■ DATASET CONTENT ■
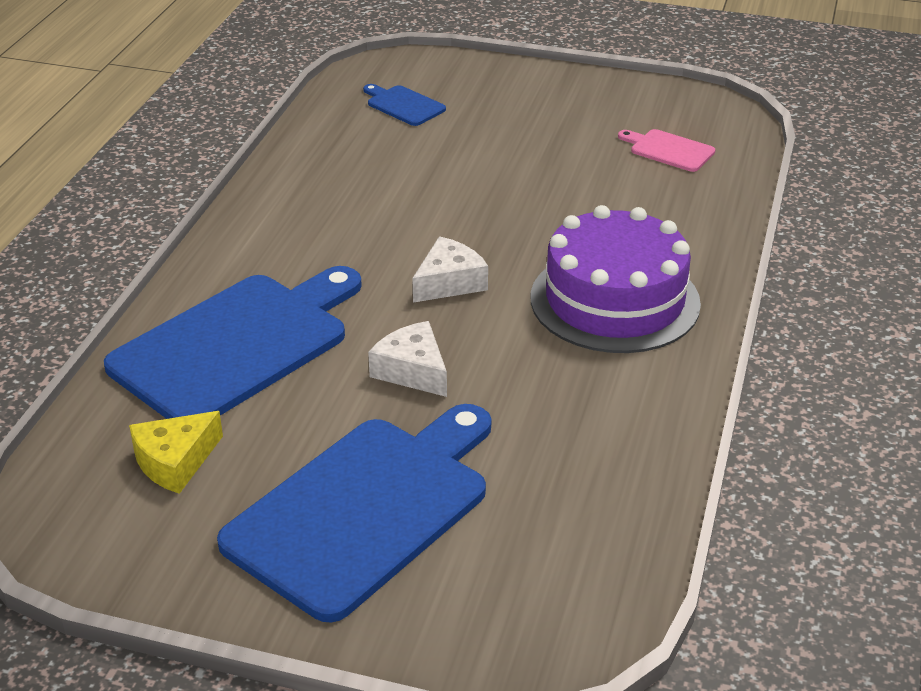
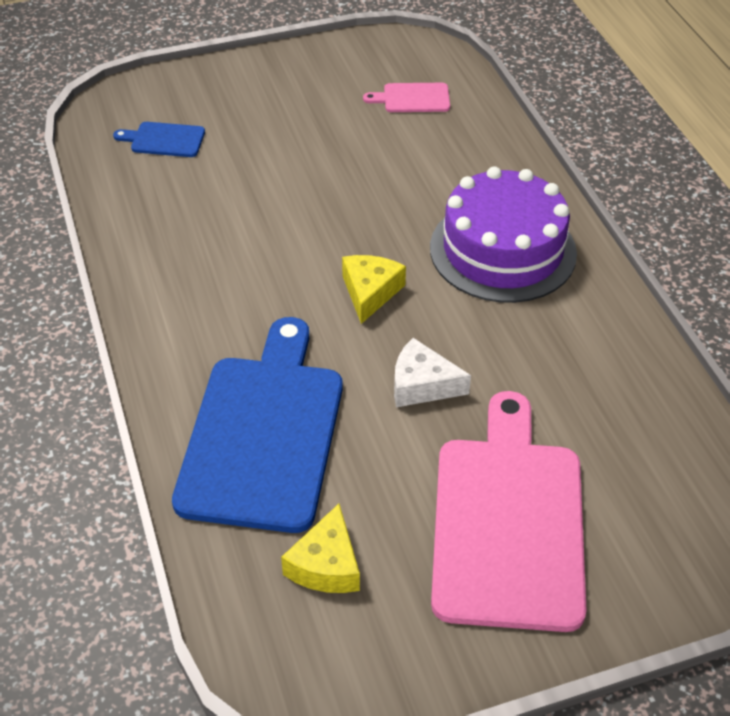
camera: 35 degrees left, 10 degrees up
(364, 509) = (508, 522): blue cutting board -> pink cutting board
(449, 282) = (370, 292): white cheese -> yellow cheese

■ TO DO ■
Give the listing again exactly, but omit each image.

■ RESPONSE BELOW ■
camera: 35 degrees left, 10 degrees up
(364, 509) = (508, 522): blue cutting board -> pink cutting board
(449, 282) = (370, 292): white cheese -> yellow cheese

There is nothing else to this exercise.